> _Exercise directions_
Restate the data below word for word. Skip any images it contains.

(Data records Opens)

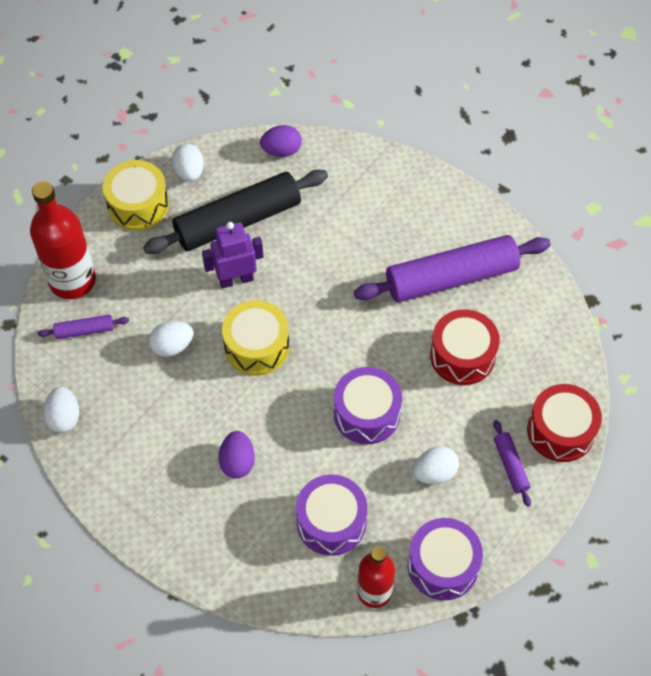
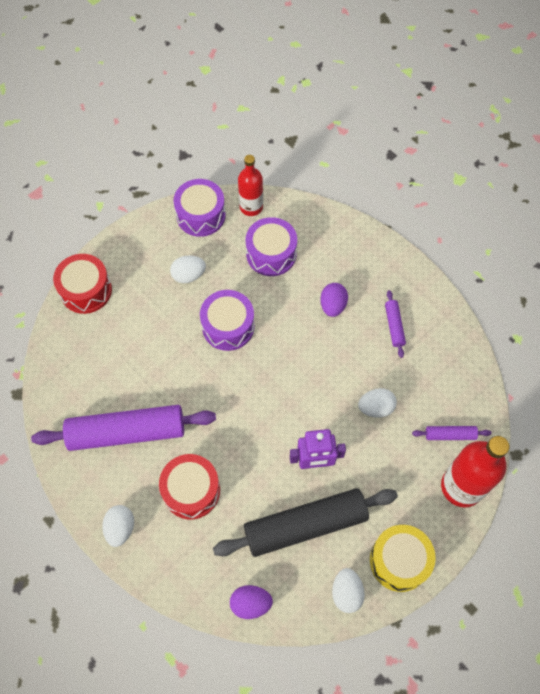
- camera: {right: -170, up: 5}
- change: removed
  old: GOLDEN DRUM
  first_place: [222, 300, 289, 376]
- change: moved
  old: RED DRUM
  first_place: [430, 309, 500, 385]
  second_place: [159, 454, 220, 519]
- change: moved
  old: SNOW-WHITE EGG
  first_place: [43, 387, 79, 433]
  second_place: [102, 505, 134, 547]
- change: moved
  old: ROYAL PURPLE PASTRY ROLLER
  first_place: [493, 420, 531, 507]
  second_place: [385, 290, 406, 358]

(Data records Closes)

> _Result for this exercise_
- camera: {right: -170, up: 5}
- change: removed
  old: GOLDEN DRUM
  first_place: [222, 300, 289, 376]
- change: moved
  old: RED DRUM
  first_place: [430, 309, 500, 385]
  second_place: [159, 454, 220, 519]
- change: moved
  old: SNOW-WHITE EGG
  first_place: [43, 387, 79, 433]
  second_place: [102, 505, 134, 547]
- change: moved
  old: ROYAL PURPLE PASTRY ROLLER
  first_place: [493, 420, 531, 507]
  second_place: [385, 290, 406, 358]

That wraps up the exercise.